• **TASK BRIEF**
The answer must be an exact reproduction of the lines from the start of the records below through the line containing "purple tape: 6 -> 7", and nothing more.

• **PROVIDED RECORDS**

'''

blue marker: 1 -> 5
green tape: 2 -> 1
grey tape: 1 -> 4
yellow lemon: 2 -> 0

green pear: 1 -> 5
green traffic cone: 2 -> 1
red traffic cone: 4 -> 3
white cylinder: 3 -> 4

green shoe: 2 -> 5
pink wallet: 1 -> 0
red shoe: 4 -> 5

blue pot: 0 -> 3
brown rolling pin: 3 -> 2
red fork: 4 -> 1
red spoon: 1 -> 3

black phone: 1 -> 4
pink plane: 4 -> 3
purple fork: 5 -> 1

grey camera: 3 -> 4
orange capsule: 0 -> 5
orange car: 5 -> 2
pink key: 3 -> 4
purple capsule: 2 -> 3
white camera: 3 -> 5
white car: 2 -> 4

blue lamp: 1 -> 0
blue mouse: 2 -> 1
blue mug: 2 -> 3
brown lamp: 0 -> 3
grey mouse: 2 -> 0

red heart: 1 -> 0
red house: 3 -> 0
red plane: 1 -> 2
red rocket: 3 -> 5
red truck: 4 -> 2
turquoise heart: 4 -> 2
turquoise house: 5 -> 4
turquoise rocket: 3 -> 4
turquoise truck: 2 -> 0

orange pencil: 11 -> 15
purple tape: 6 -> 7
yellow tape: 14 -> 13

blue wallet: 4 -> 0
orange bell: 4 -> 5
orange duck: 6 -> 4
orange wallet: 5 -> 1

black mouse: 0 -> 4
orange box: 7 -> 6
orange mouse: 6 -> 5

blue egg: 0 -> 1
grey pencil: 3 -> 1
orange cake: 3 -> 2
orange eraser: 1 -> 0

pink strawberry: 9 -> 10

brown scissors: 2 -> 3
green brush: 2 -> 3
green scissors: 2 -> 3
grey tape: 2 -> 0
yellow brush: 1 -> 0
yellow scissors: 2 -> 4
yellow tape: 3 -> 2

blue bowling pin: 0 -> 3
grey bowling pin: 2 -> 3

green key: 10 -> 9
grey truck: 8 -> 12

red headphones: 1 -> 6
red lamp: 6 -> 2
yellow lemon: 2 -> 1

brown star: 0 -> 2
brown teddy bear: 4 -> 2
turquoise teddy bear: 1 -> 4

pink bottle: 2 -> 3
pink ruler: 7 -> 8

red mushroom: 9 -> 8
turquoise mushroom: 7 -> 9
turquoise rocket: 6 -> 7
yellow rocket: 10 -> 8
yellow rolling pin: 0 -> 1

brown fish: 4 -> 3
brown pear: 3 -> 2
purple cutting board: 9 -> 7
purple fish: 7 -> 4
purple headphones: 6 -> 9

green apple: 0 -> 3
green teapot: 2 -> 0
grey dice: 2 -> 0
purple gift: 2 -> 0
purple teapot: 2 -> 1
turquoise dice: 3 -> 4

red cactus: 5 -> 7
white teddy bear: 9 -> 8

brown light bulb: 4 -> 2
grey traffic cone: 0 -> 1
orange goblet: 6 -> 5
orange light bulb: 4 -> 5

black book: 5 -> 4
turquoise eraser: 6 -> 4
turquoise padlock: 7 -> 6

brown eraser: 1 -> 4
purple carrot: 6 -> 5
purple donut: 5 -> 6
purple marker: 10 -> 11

'''

• **EXERCISE ANSWER**
blue marker: 1 -> 5
green tape: 2 -> 1
grey tape: 1 -> 4
yellow lemon: 2 -> 0

green pear: 1 -> 5
green traffic cone: 2 -> 1
red traffic cone: 4 -> 3
white cylinder: 3 -> 4

green shoe: 2 -> 5
pink wallet: 1 -> 0
red shoe: 4 -> 5

blue pot: 0 -> 3
brown rolling pin: 3 -> 2
red fork: 4 -> 1
red spoon: 1 -> 3

black phone: 1 -> 4
pink plane: 4 -> 3
purple fork: 5 -> 1

grey camera: 3 -> 4
orange capsule: 0 -> 5
orange car: 5 -> 2
pink key: 3 -> 4
purple capsule: 2 -> 3
white camera: 3 -> 5
white car: 2 -> 4

blue lamp: 1 -> 0
blue mouse: 2 -> 1
blue mug: 2 -> 3
brown lamp: 0 -> 3
grey mouse: 2 -> 0

red heart: 1 -> 0
red house: 3 -> 0
red plane: 1 -> 2
red rocket: 3 -> 5
red truck: 4 -> 2
turquoise heart: 4 -> 2
turquoise house: 5 -> 4
turquoise rocket: 3 -> 4
turquoise truck: 2 -> 0

orange pencil: 11 -> 15
purple tape: 6 -> 7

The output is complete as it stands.